(Exercise data):

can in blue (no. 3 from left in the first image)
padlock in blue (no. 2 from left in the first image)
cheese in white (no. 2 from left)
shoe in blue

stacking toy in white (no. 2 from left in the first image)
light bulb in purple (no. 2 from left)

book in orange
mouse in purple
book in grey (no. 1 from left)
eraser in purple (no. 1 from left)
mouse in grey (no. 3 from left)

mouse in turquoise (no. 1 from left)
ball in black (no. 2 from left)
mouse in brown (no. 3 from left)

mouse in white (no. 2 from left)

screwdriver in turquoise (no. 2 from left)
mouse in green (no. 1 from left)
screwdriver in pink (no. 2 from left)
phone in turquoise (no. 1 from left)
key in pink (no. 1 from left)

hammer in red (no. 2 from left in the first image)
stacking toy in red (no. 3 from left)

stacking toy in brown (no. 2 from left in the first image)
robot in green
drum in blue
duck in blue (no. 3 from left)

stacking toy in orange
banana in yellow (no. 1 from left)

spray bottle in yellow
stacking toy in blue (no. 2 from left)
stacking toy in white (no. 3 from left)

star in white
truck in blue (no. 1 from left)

(Problem to work on): Print the first line of the records above and each line after it, exactly, through the line with "cheese in white (no. 2 from left)".

(Answer section):
can in blue (no. 3 from left in the first image)
padlock in blue (no. 2 from left in the first image)
cheese in white (no. 2 from left)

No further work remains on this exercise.